Brief: Up to and including the line containing "lime 1x1 cone [435,349,478,413]", retype each line of the listing below exactly, beginning with the first.

*** Task data Section Begins ***

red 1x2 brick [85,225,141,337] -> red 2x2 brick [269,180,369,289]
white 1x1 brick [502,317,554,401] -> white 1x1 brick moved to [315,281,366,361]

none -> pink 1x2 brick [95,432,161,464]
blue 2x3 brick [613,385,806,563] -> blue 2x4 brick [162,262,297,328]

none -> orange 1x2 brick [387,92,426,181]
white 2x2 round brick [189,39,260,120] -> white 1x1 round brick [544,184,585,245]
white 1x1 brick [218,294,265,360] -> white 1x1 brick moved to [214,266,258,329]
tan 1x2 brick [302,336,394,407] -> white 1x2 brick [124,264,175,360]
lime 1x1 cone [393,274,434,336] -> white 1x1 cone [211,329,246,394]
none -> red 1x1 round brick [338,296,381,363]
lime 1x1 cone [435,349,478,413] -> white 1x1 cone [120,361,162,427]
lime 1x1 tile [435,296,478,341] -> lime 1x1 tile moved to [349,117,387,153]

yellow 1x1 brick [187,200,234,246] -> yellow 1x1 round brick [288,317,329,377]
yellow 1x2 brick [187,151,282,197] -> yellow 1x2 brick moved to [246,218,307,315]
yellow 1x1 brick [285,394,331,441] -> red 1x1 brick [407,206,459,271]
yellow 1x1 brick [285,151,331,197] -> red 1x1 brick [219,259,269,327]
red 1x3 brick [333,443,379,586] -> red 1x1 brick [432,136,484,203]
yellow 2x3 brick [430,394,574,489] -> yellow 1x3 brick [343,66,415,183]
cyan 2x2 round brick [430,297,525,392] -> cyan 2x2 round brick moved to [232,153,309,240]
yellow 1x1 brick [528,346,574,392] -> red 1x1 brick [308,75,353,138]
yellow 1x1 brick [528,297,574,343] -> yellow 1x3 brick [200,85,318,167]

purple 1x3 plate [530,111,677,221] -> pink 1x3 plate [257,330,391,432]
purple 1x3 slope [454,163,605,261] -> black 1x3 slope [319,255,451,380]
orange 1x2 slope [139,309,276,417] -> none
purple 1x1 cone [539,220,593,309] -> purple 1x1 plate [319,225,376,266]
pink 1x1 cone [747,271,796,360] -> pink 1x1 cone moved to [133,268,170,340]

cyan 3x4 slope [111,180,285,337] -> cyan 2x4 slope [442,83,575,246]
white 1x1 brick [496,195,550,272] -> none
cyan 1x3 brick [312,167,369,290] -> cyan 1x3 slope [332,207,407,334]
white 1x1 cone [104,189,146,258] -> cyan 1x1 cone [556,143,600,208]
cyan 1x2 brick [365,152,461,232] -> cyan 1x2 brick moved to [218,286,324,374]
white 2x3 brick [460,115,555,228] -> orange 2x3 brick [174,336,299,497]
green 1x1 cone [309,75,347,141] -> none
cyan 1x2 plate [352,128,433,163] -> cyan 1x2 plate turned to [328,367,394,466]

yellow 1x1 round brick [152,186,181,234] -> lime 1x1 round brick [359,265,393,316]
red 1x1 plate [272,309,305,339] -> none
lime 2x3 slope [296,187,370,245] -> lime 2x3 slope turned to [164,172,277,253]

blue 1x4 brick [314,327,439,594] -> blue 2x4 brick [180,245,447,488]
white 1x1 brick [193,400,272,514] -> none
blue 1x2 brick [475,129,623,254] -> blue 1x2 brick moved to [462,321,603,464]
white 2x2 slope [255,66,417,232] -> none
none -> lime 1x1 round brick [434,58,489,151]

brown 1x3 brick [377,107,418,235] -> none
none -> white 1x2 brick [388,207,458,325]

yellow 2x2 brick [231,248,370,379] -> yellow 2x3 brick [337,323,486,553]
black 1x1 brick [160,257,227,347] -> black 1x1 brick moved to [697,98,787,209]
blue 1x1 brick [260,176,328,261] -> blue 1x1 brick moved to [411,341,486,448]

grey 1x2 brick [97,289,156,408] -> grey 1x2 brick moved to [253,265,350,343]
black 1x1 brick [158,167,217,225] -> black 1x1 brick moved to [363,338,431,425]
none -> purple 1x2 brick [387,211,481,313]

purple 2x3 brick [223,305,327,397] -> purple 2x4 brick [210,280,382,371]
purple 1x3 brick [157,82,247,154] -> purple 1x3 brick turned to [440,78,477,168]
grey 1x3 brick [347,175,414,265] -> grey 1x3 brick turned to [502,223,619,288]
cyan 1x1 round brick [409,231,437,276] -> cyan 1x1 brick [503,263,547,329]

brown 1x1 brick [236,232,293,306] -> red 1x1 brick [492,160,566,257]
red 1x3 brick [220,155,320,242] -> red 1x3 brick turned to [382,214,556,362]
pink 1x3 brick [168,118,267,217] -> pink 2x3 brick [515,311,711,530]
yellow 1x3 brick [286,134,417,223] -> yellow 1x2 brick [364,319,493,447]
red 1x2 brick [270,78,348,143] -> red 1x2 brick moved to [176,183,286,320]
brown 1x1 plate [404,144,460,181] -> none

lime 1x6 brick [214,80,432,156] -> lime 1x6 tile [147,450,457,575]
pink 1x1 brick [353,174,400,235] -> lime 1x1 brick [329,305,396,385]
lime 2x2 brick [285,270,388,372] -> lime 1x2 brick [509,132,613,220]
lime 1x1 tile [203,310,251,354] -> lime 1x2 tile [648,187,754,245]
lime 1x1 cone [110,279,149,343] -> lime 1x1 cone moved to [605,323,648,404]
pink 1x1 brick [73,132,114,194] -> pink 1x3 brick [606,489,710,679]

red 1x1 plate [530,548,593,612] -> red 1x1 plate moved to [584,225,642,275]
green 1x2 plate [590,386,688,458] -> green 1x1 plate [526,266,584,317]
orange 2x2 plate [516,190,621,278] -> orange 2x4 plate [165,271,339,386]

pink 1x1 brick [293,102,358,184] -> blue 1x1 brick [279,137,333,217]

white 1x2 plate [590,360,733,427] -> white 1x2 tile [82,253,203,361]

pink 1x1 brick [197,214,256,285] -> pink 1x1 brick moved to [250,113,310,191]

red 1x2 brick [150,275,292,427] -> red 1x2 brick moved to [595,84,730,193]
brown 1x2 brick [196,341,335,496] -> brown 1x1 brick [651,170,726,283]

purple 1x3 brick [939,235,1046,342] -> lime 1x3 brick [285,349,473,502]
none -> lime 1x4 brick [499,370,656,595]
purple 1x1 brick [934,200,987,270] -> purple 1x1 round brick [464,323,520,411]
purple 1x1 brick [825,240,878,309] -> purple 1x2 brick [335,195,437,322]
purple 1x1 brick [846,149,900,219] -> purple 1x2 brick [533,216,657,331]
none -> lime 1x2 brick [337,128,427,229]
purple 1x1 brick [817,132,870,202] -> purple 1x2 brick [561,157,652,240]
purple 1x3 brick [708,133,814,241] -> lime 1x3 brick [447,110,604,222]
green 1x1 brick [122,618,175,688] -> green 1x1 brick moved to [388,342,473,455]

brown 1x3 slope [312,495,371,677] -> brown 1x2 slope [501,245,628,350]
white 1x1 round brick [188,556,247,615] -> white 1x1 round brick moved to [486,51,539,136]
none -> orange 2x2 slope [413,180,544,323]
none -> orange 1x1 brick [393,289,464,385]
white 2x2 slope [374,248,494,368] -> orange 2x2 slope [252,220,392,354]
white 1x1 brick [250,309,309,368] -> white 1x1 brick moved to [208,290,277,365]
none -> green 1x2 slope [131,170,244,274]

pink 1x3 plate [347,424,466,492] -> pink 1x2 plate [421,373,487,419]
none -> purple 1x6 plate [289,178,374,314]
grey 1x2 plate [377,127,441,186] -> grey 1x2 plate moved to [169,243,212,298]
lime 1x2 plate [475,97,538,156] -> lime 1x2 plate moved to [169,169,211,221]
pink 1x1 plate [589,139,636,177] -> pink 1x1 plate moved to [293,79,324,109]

*** Task data Section Ends ***

Task response:
red 1x2 brick [85,225,141,337] -> red 2x2 brick [269,180,369,289]
white 1x1 brick [502,317,554,401] -> white 1x1 brick moved to [315,281,366,361]

none -> pink 1x2 brick [95,432,161,464]
blue 2x3 brick [613,385,806,563] -> blue 2x4 brick [162,262,297,328]

none -> orange 1x2 brick [387,92,426,181]
white 2x2 round brick [189,39,260,120] -> white 1x1 round brick [544,184,585,245]
white 1x1 brick [218,294,265,360] -> white 1x1 brick moved to [214,266,258,329]
tan 1x2 brick [302,336,394,407] -> white 1x2 brick [124,264,175,360]
lime 1x1 cone [393,274,434,336] -> white 1x1 cone [211,329,246,394]
none -> red 1x1 round brick [338,296,381,363]
lime 1x1 cone [435,349,478,413] -> white 1x1 cone [120,361,162,427]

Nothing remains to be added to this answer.